- **Task to complete**
Pull out each line of the records holding the string "brick".

Coordinate-based object records:
▬▬▬
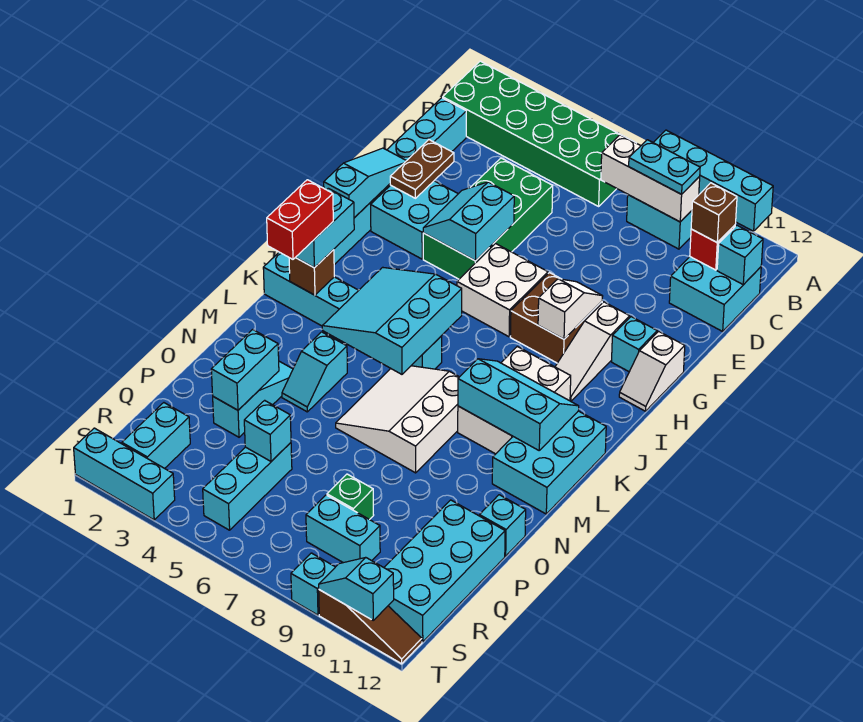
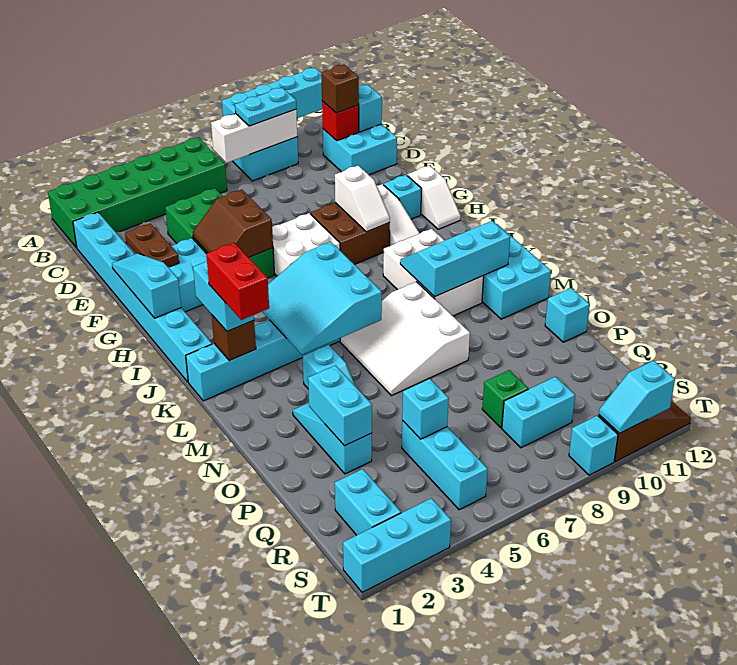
cyan 2x2 slope [423,182,514,261] -> brown 2x2 slope [193,190,273,258]
white 1x2 slope [538,279,603,339] -> white 1x2 slope turned to [335,166,390,232]
cyan 2x4 brick [384,500,505,642] -> none

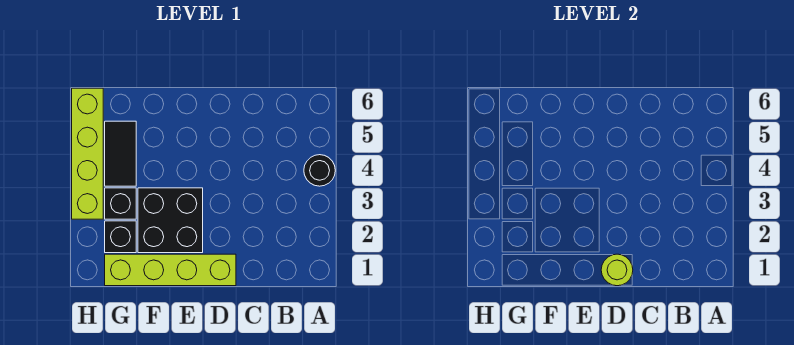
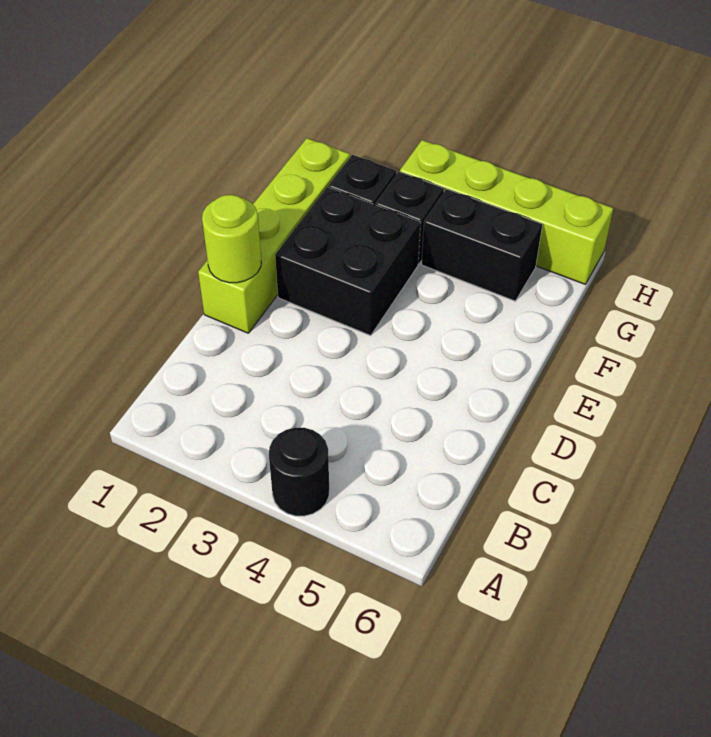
black 1x2 tile [105,121,136,186] -> black 1x2 brick [421,189,543,301]

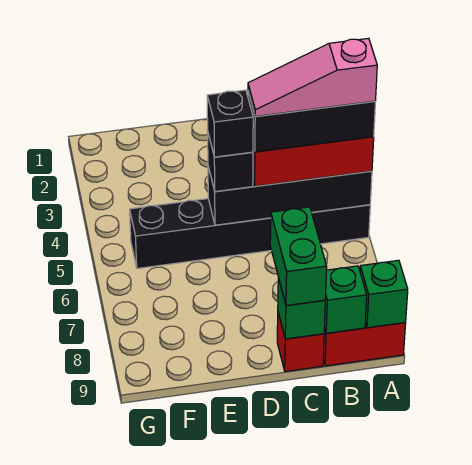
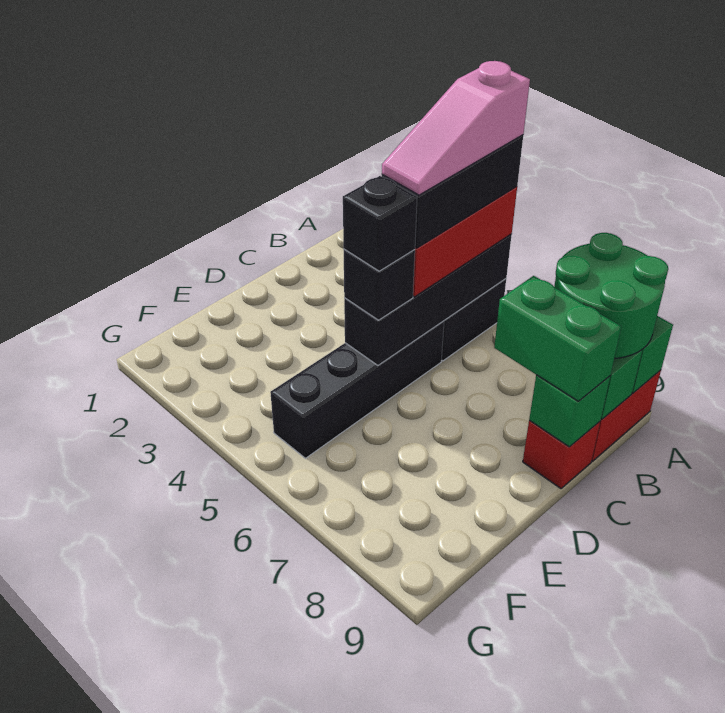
none -> green 2x2 round brick [554,233,668,358]

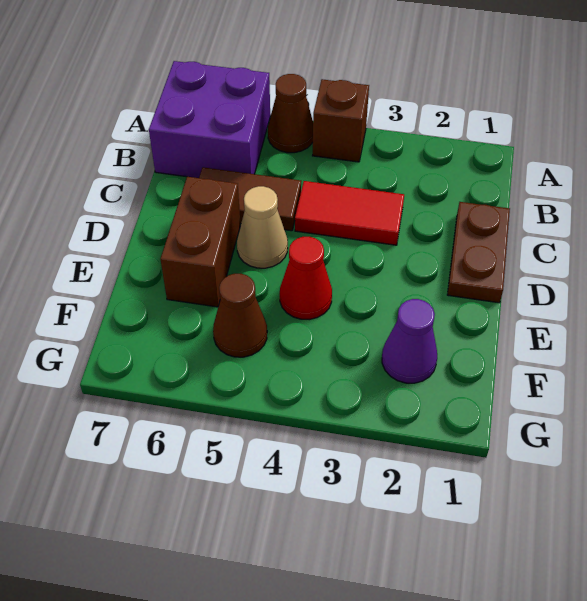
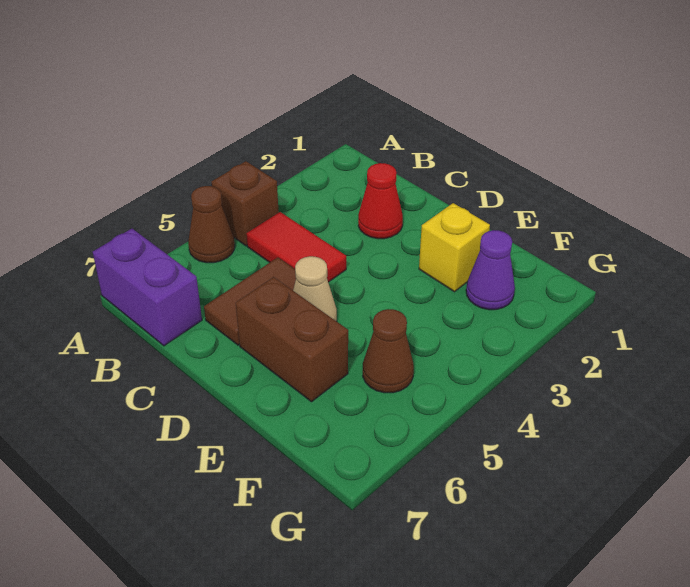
purple 2x2 brick [149,61,270,178] -> purple 1x2 brick [93,229,202,346]
brown 1x2 plate [447,202,510,303] -> none
red 1x2 tile [295,181,404,245] -> red 1x2 tile turned to [246,212,346,282]
none -> yellow 1x1 brick [419,203,490,292]
red 1x1 cone [280,237,332,320] -> red 1x1 cone moved to [358,163,403,239]

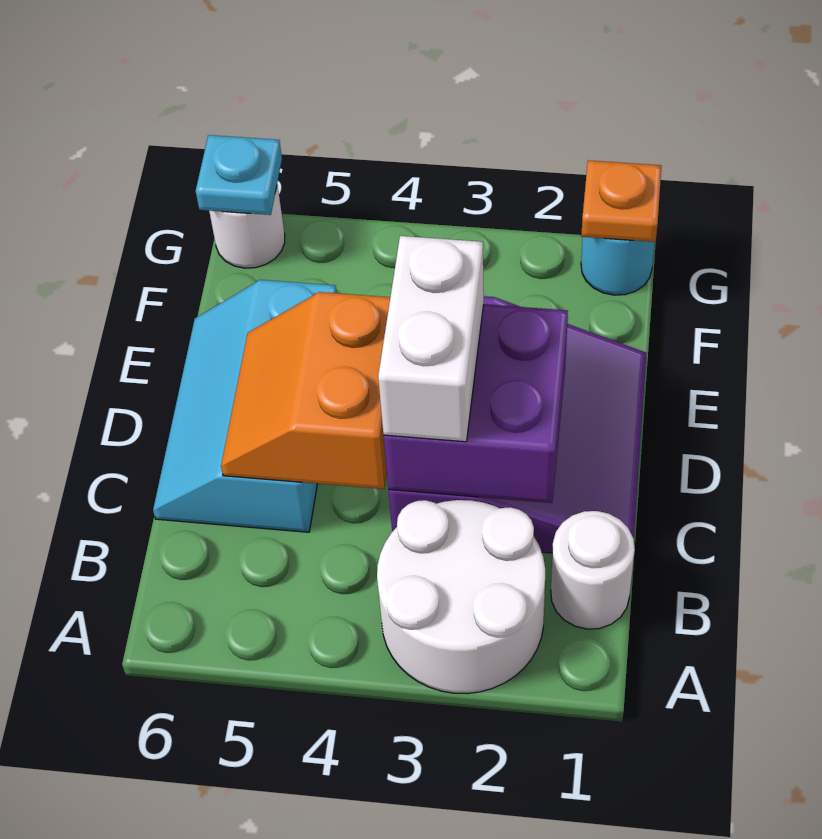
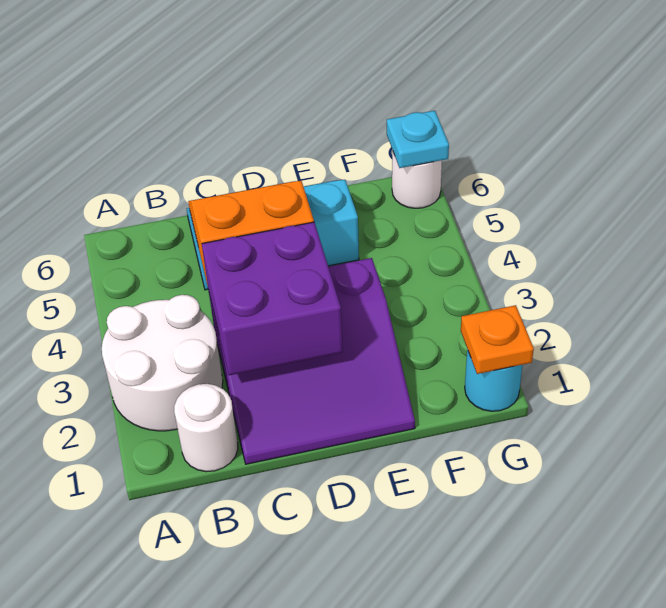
white 1x2 brick [378,236,484,442] -> none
▬▬▬
- **Your response**
cyan 2x4 brick [384,500,505,642] -> none
black 1x2 tile [105,121,136,186] -> black 1x2 brick [421,189,543,301]
none -> green 2x2 round brick [554,233,668,358]
purple 2x2 brick [149,61,270,178] -> purple 1x2 brick [93,229,202,346]
none -> yellow 1x1 brick [419,203,490,292]
white 1x2 brick [378,236,484,442] -> none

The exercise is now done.